Segment Open
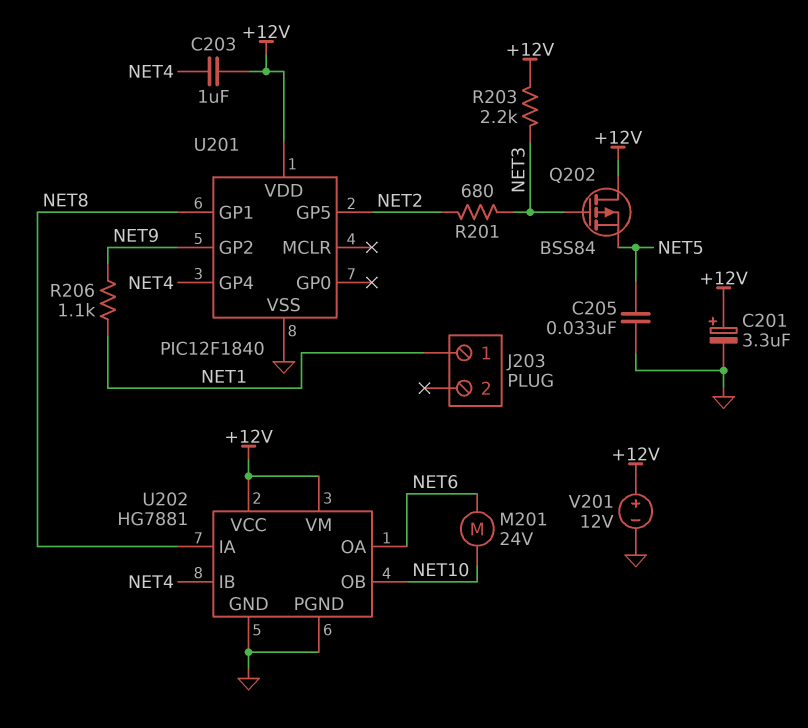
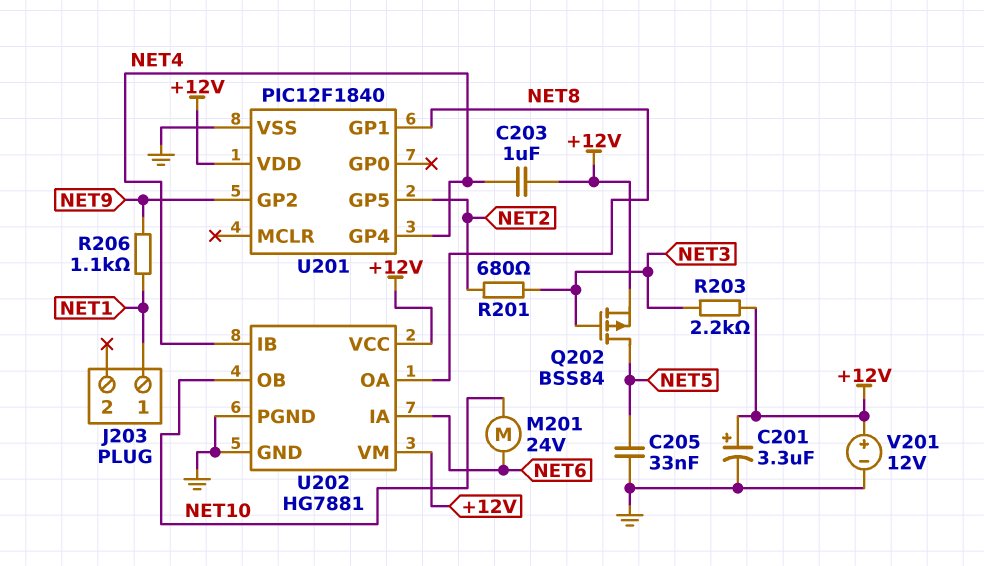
Q202: PMOS BSS84 (G NET3, D +12V, S NET5) -> PMOS BSS84 (G NET3, D NET5, S +12V)
U202 pin IA: NET8 -> NET6
U202 pin OA: NET6 -> NET8

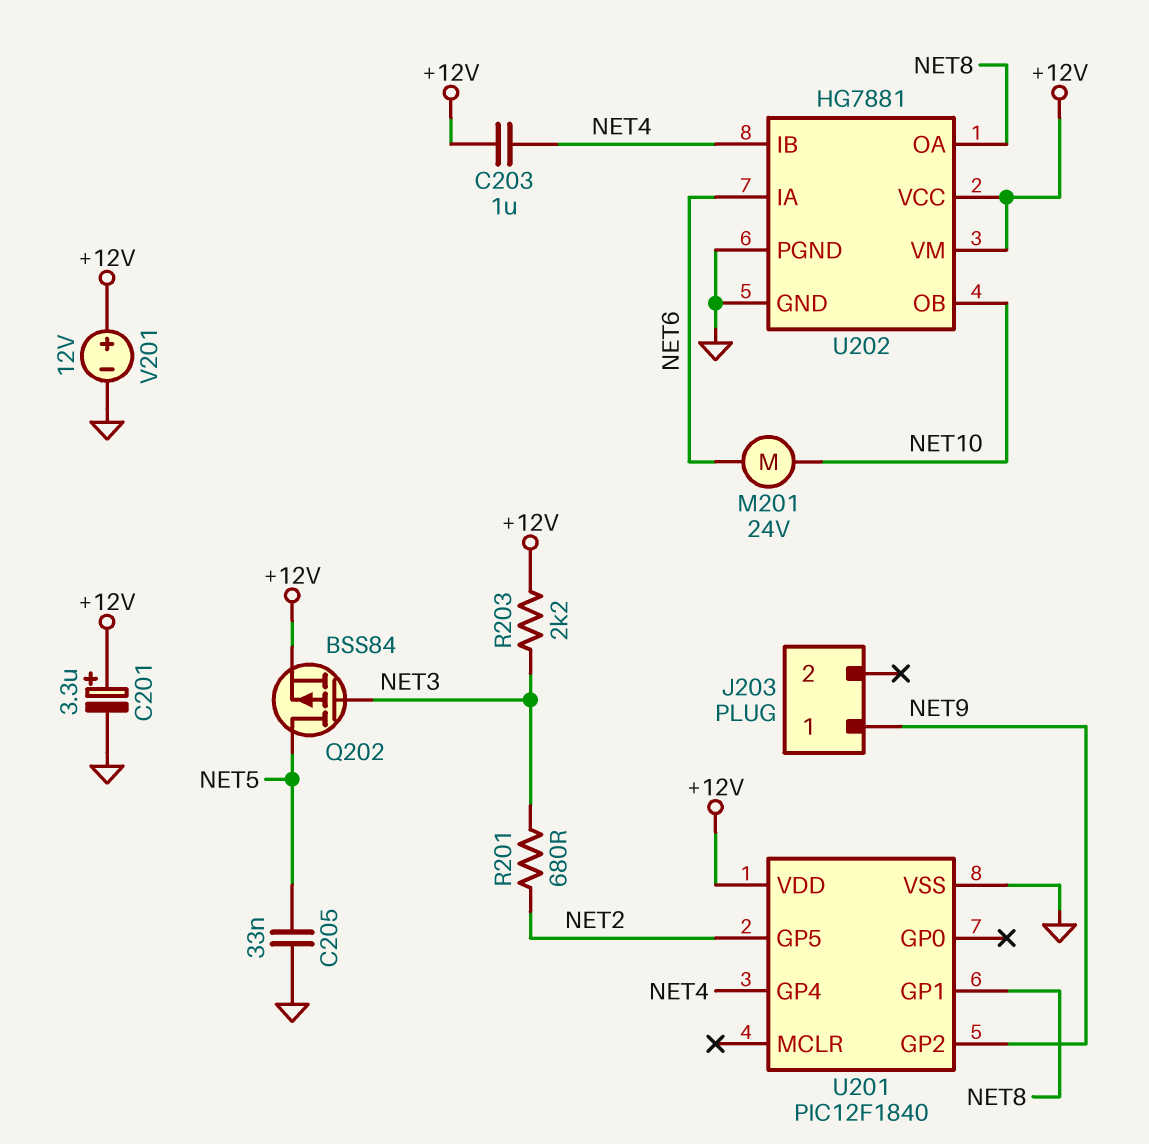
J203 pin 1: NET1 -> NET9
R206: 1.1k (NET1, NET9) -> none

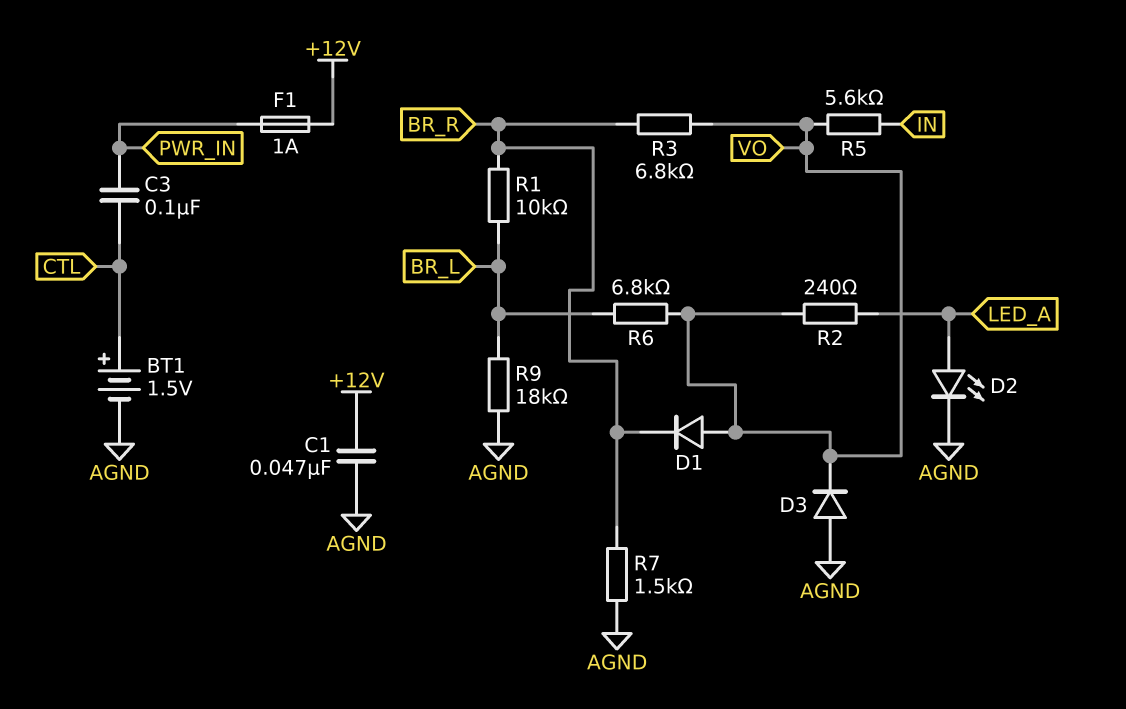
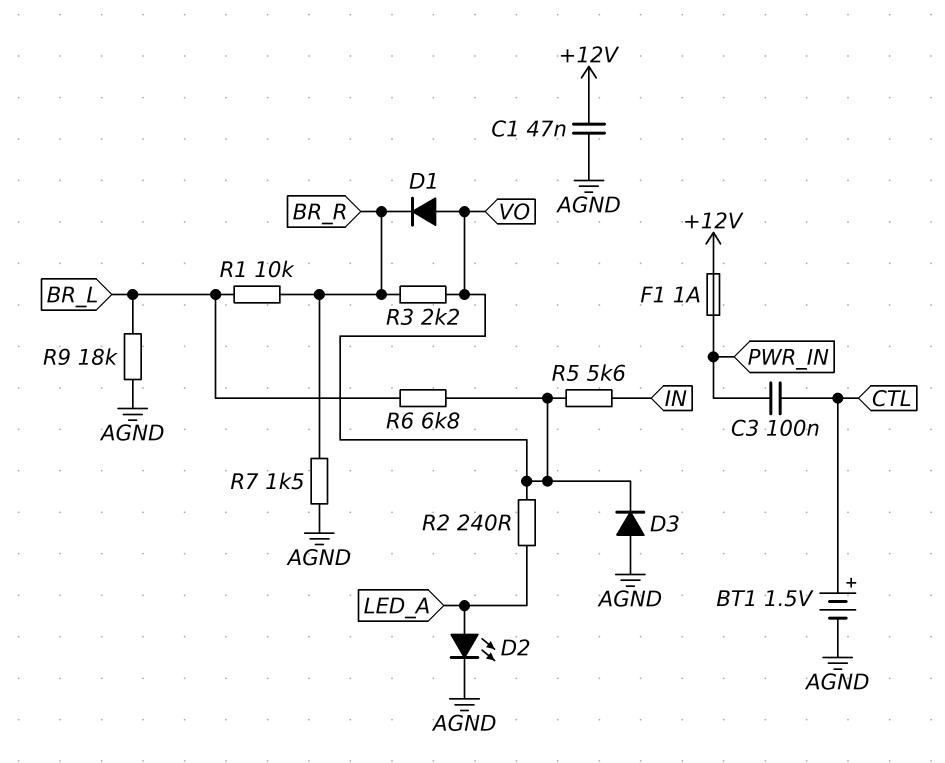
R3: 6.8k (BR_R, VO) -> 2.2k (BR_R, VO)

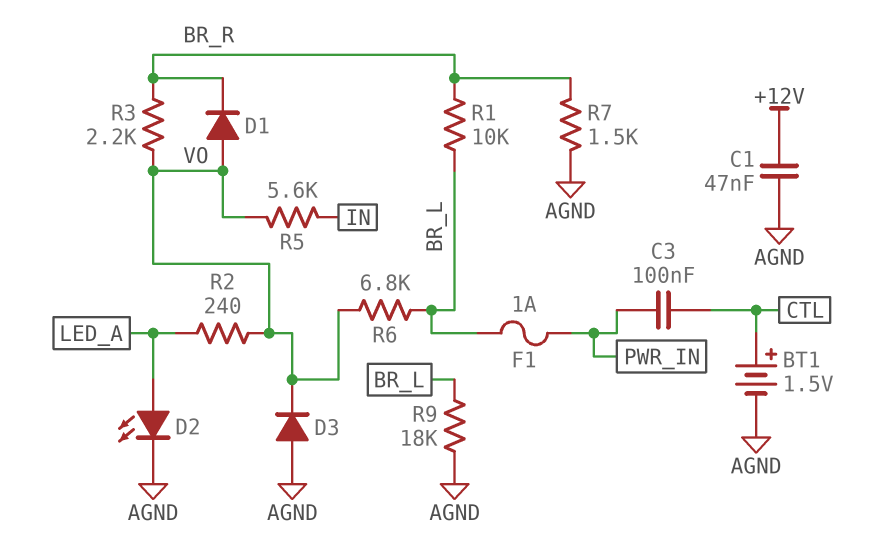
F1: 1A (+12V, PWR_IN) -> 1A (BR_L, PWR_IN)

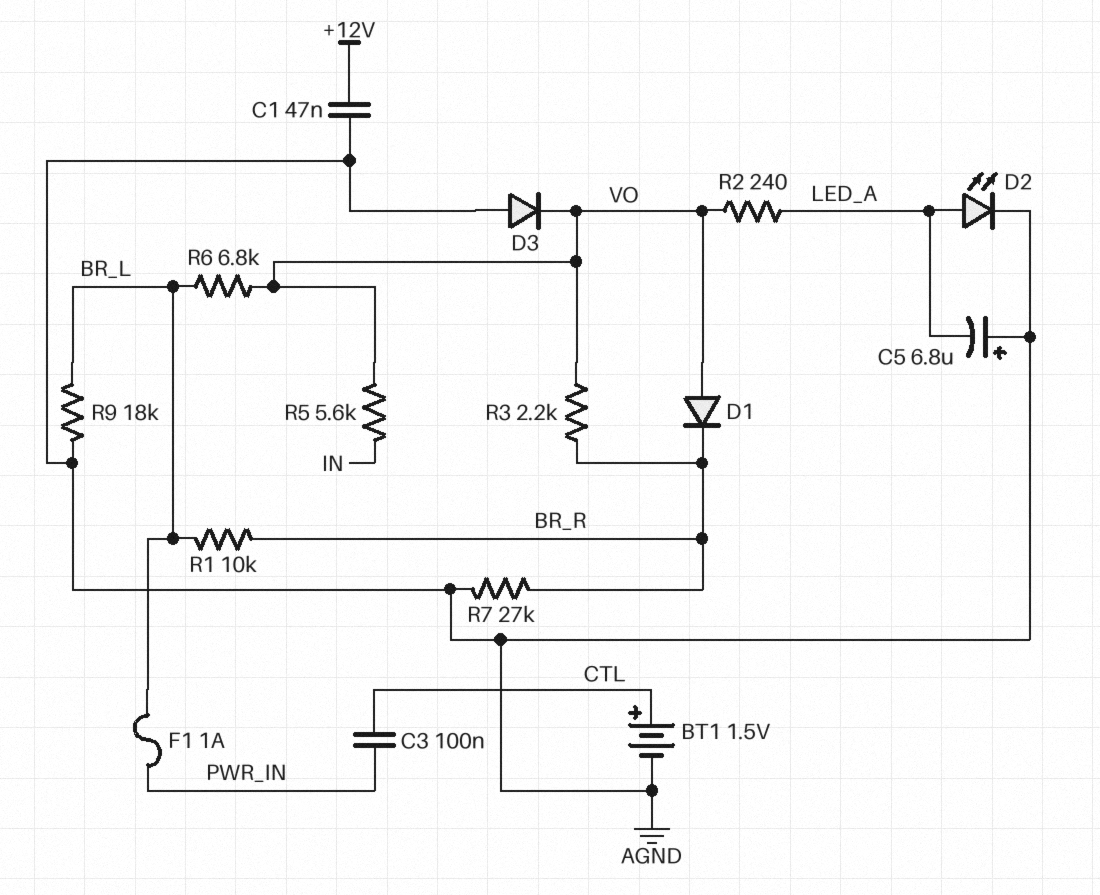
C5: none -> 6.8uF (plus AGND, minus LED_A)
R7: 1.5k (AGND, BR_R) -> 27k (AGND, BR_R)

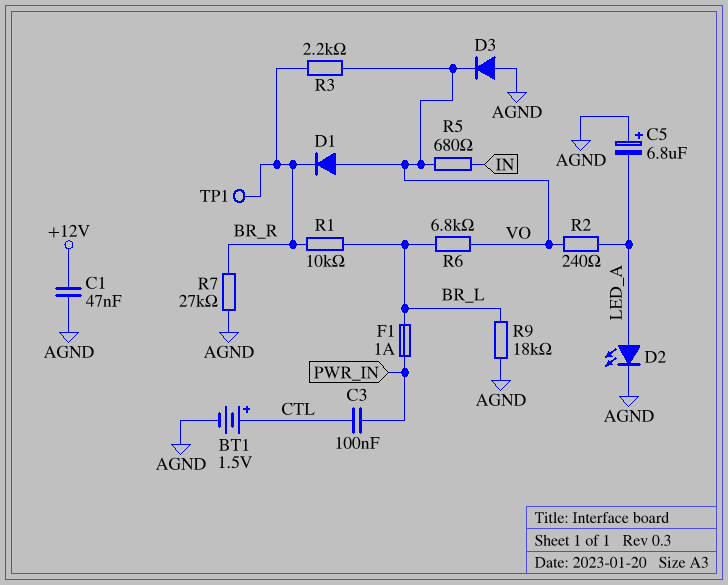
R5: 5.6k (IN, VO) -> 680 (IN, VO)
TP1: none -> test point (BR_R)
Segment Closed
**What you are asked to do:** Transcribe exactly the lines above, running from the one that contains "R3: 6.8k (BR_R, VO) -> 2.2k (BR_R, VO)" through the final line of the listing, and skip every picture.

**Task answer:**
R3: 6.8k (BR_R, VO) -> 2.2k (BR_R, VO)

F1: 1A (+12V, PWR_IN) -> 1A (BR_L, PWR_IN)

C5: none -> 6.8uF (plus AGND, minus LED_A)
R7: 1.5k (AGND, BR_R) -> 27k (AGND, BR_R)

R5: 5.6k (IN, VO) -> 680 (IN, VO)
TP1: none -> test point (BR_R)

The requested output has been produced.